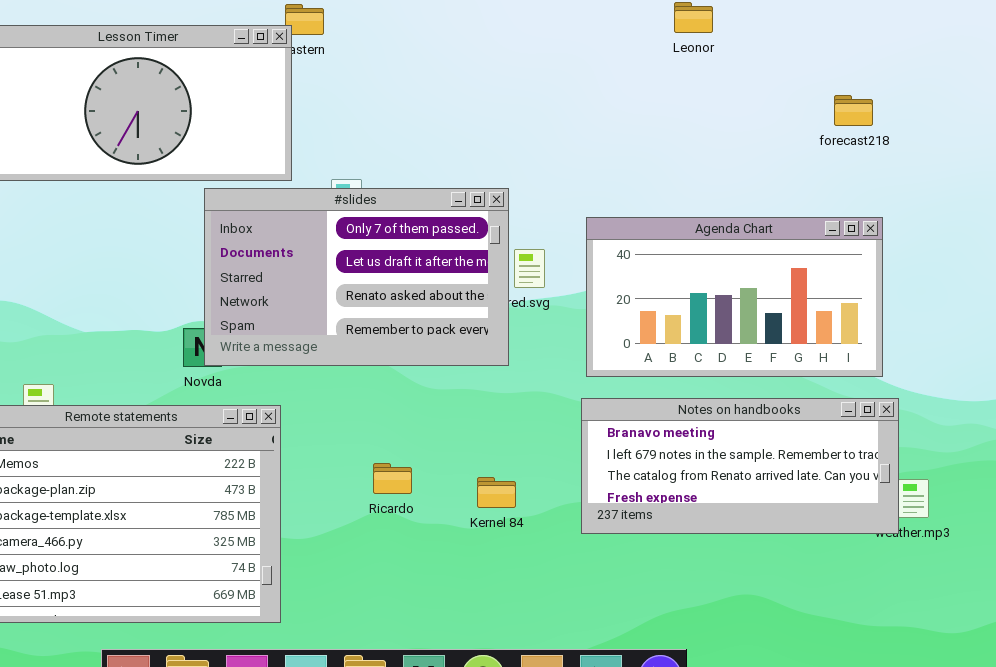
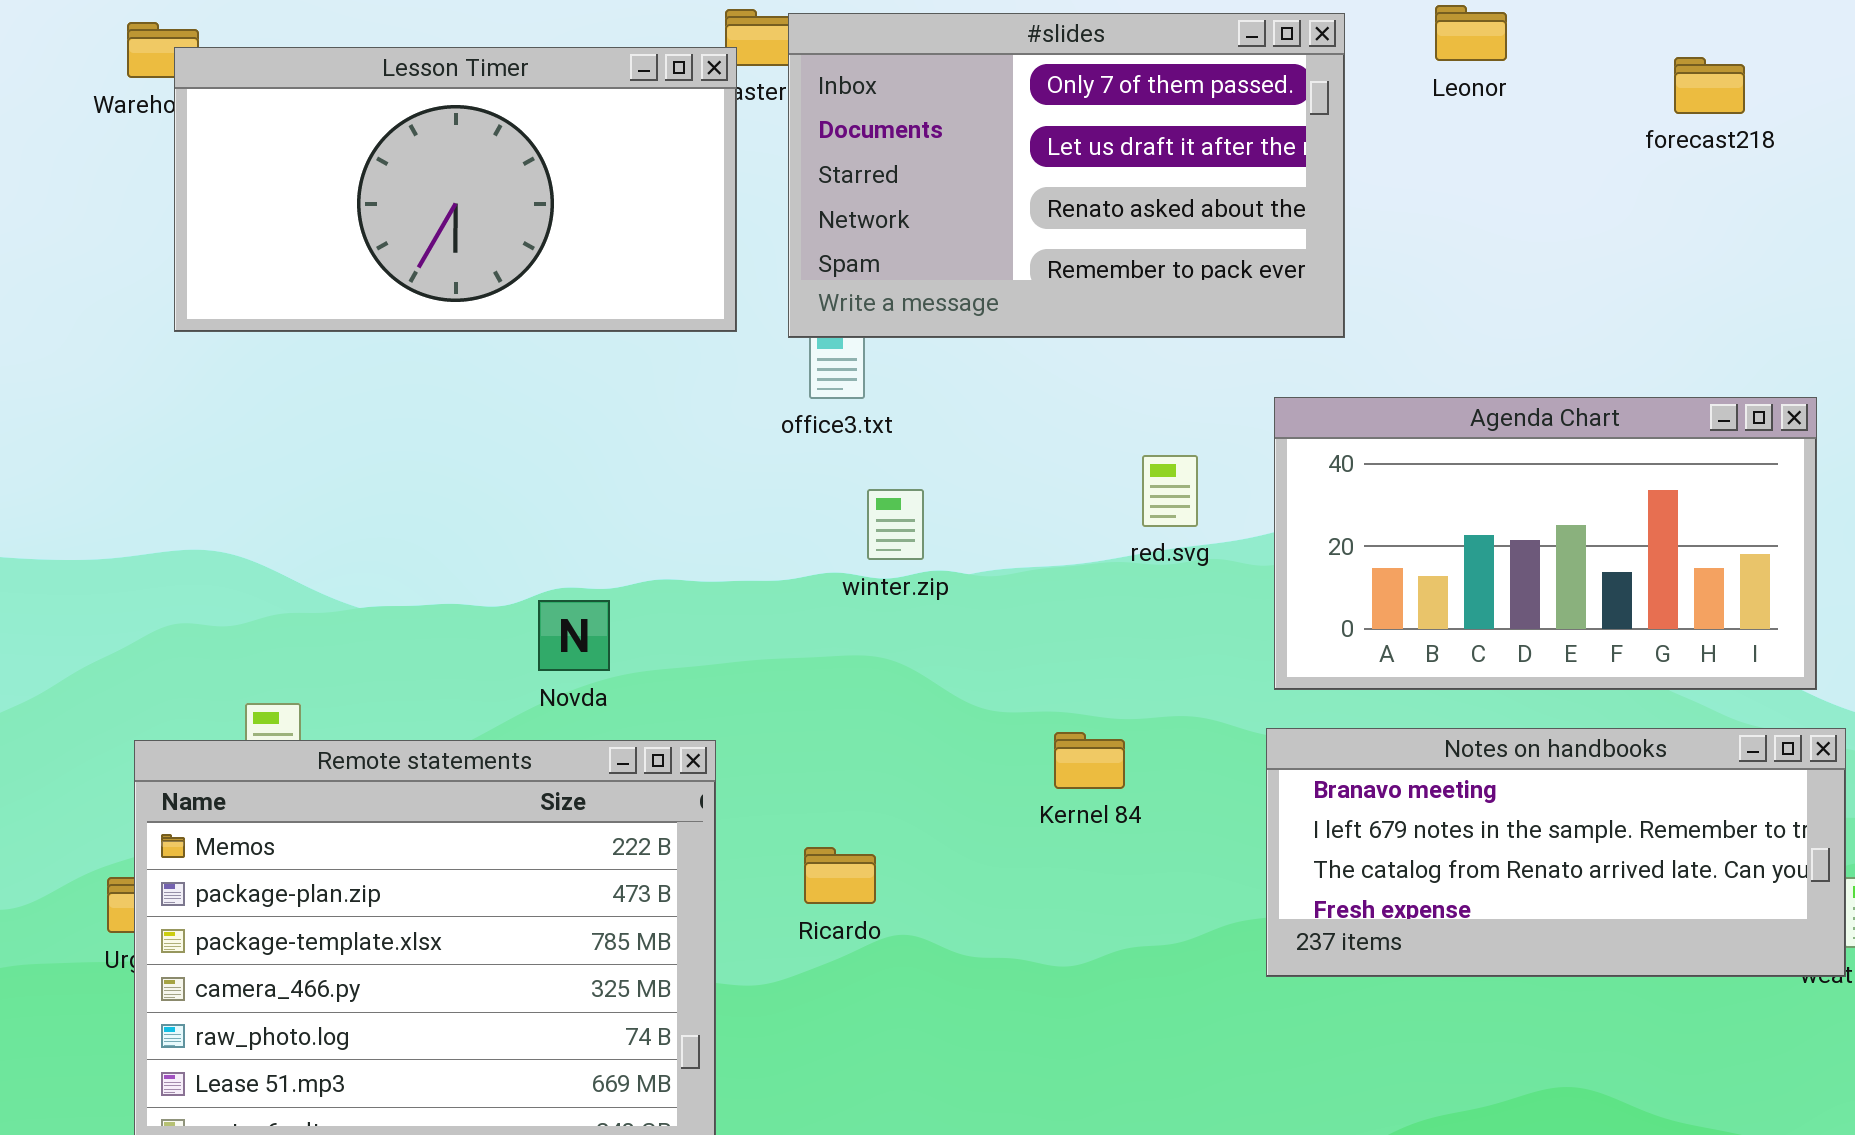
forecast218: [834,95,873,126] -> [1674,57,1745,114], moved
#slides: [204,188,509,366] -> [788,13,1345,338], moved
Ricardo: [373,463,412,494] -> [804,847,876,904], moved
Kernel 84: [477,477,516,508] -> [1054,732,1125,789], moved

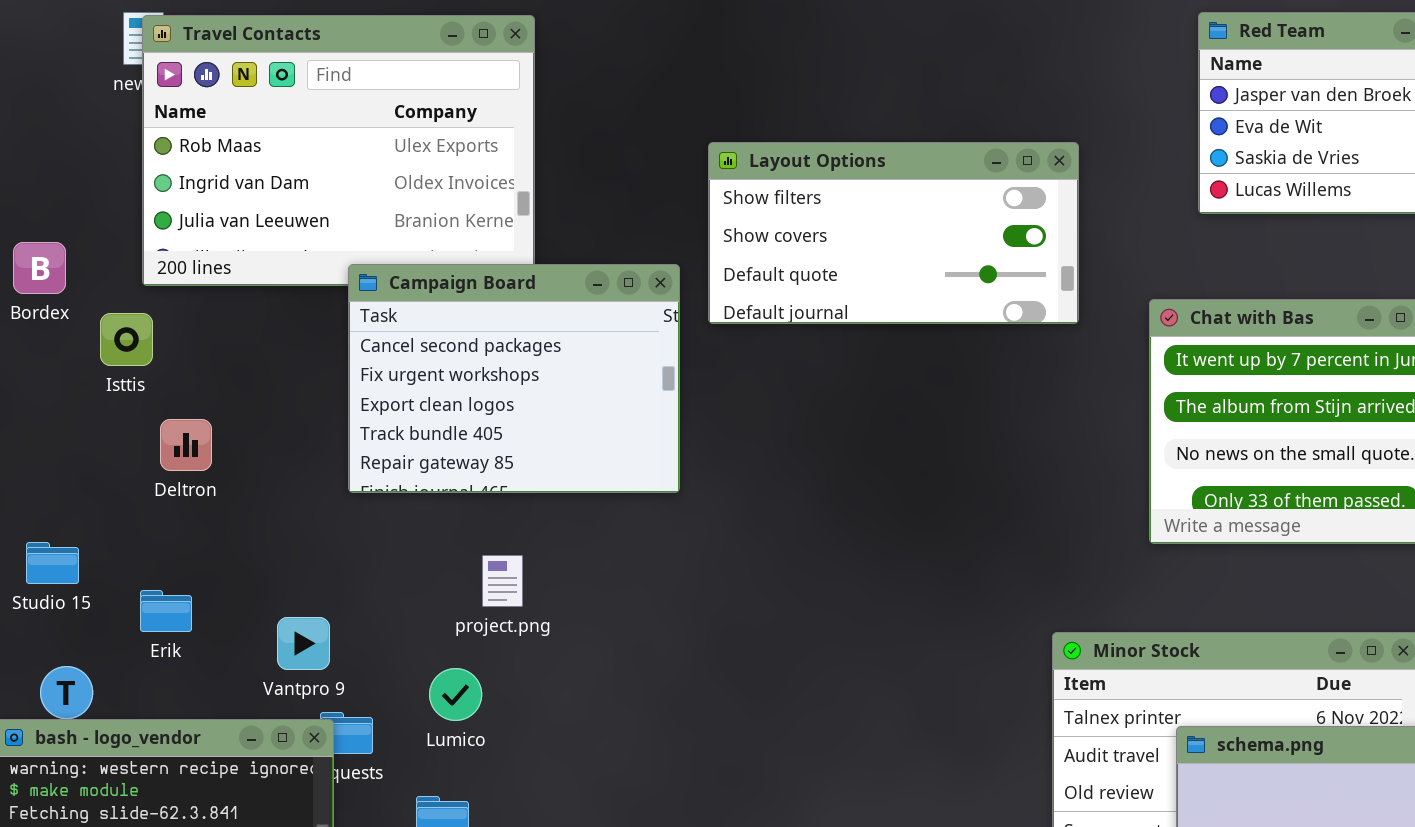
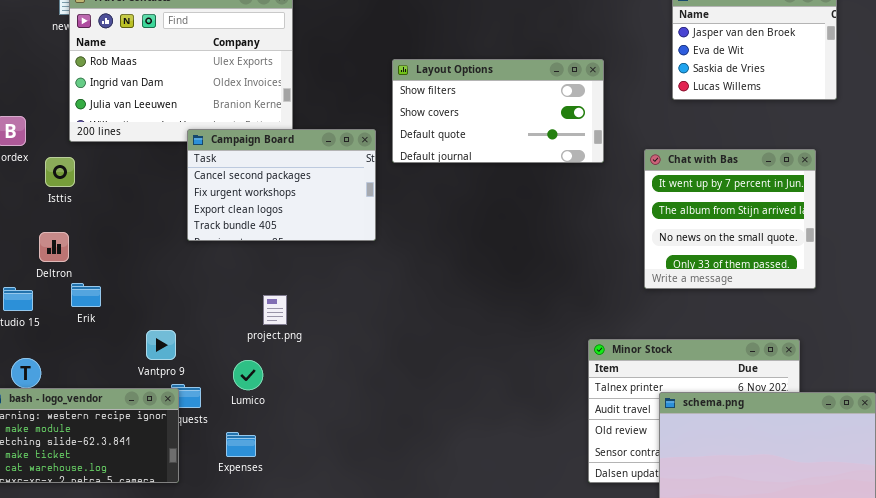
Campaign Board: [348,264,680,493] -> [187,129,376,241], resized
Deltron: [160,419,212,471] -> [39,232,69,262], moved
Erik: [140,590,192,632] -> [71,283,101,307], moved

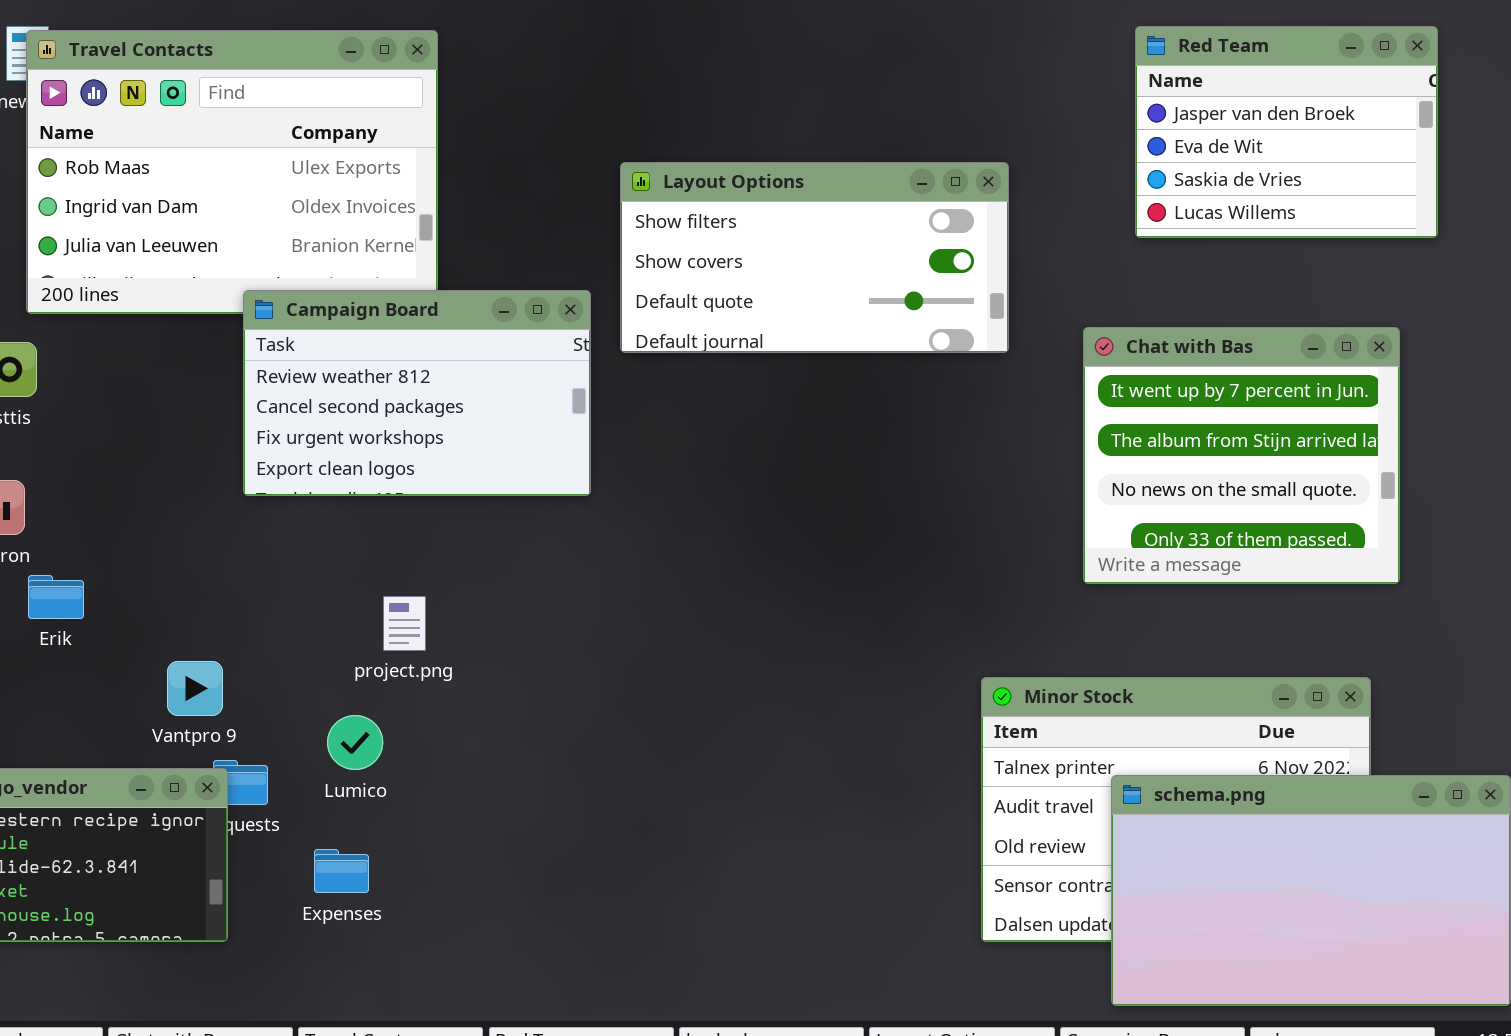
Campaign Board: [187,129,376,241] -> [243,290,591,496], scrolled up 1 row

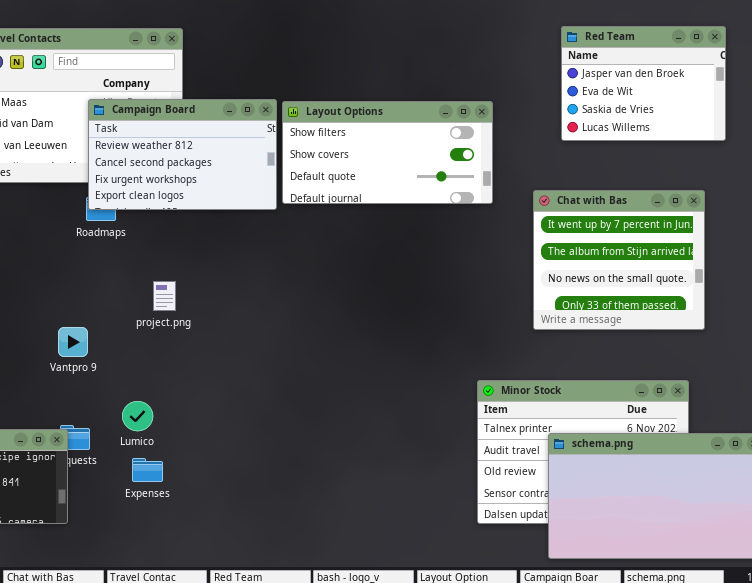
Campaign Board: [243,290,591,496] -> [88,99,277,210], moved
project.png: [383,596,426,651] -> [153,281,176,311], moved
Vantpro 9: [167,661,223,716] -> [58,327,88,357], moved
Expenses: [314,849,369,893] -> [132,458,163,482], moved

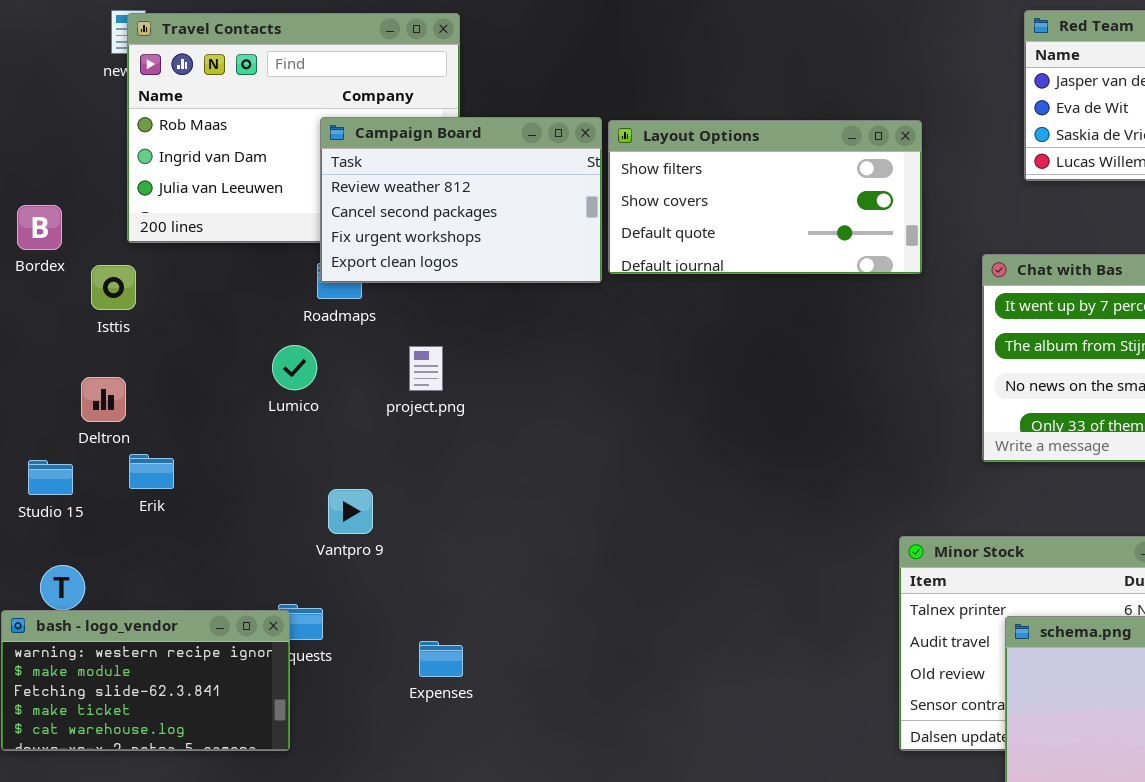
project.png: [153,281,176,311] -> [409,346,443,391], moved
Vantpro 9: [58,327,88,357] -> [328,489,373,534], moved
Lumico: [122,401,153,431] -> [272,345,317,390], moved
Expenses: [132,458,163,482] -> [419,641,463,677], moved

- **TASK OBJECTIVE**
Retype the entries above exactly. Stop after the line containing "project.png: [383,596,426,651] ->", and omit the pictures.

- **EXPECTED OUTPUT**
forecast218: [834,95,873,126] -> [1674,57,1745,114], moved
#slides: [204,188,509,366] -> [788,13,1345,338], moved
Ricardo: [373,463,412,494] -> [804,847,876,904], moved
Kernel 84: [477,477,516,508] -> [1054,732,1125,789], moved

Campaign Board: [348,264,680,493] -> [187,129,376,241], resized
Deltron: [160,419,212,471] -> [39,232,69,262], moved
Erik: [140,590,192,632] -> [71,283,101,307], moved

Campaign Board: [187,129,376,241] -> [243,290,591,496], scrolled up 1 row

Campaign Board: [243,290,591,496] -> [88,99,277,210], moved
project.png: [383,596,426,651] -> [153,281,176,311], moved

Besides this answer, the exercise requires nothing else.